** Entries shown **
────────

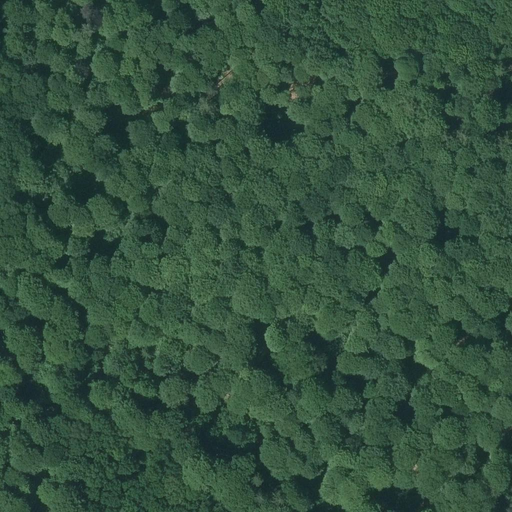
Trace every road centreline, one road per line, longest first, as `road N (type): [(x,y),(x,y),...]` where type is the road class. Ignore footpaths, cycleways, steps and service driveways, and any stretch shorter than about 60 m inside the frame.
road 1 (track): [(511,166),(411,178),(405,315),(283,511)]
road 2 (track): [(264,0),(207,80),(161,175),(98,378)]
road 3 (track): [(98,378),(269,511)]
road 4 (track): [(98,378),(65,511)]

────────

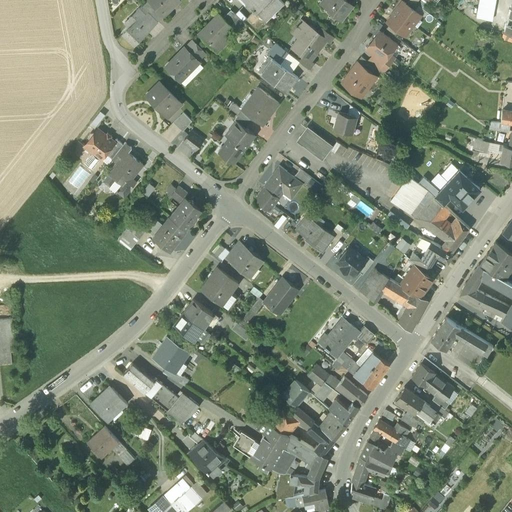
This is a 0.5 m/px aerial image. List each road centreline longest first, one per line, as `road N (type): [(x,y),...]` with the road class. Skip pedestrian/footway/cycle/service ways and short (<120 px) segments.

────────

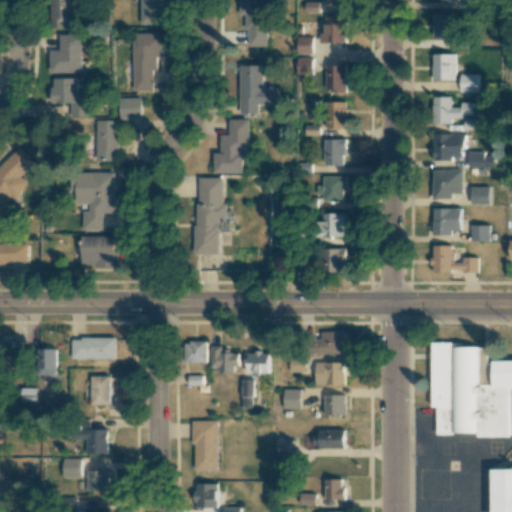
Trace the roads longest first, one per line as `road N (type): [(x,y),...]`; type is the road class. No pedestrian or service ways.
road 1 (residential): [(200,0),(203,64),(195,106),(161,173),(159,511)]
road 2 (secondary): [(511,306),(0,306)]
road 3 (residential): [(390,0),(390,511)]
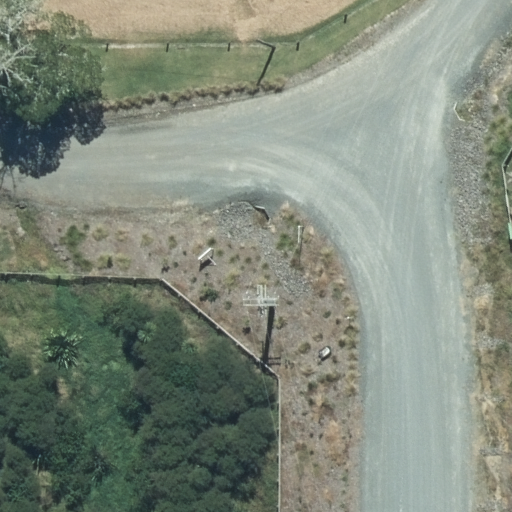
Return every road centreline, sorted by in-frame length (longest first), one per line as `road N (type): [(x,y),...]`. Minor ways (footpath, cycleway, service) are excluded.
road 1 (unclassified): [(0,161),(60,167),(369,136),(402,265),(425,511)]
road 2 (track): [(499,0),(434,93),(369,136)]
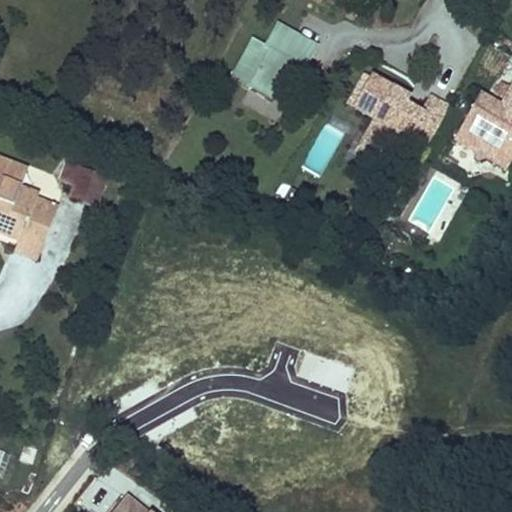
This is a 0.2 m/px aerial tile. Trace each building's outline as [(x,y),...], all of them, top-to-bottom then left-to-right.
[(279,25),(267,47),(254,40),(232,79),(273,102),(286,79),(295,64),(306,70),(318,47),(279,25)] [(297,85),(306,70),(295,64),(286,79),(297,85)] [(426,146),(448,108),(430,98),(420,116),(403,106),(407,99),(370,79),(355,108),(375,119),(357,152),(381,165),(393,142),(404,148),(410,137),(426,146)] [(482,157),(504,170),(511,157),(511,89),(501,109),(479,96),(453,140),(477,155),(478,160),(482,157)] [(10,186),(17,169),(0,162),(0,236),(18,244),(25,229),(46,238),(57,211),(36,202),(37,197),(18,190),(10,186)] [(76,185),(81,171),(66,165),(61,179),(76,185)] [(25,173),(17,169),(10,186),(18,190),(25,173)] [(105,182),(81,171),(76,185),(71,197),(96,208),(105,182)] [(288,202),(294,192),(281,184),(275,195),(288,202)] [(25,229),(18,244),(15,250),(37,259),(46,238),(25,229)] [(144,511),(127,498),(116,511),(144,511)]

────────

** Exercise details **
Copy everything from the line containing "Trace every road" down to the line containing "road 4 (track): [(98,378),(65,511)]", replacing "driveways" with "access lanes" and changing nothing else. Give only those lines.

** The output **
Trace every road centreline, one road per line, longest first, as `road N (type): [(x,y),(x,y),...]` where type is the road class. Ignore footpaths, cycleways, steps and service access lanes, and any stretch shorter than about 60 m inside the frame.
road 1 (track): [(511,166),(411,178),(405,315),(283,511)]
road 2 (track): [(264,0),(207,80),(161,175),(98,378)]
road 3 (track): [(98,378),(269,511)]
road 4 (track): [(98,378),(65,511)]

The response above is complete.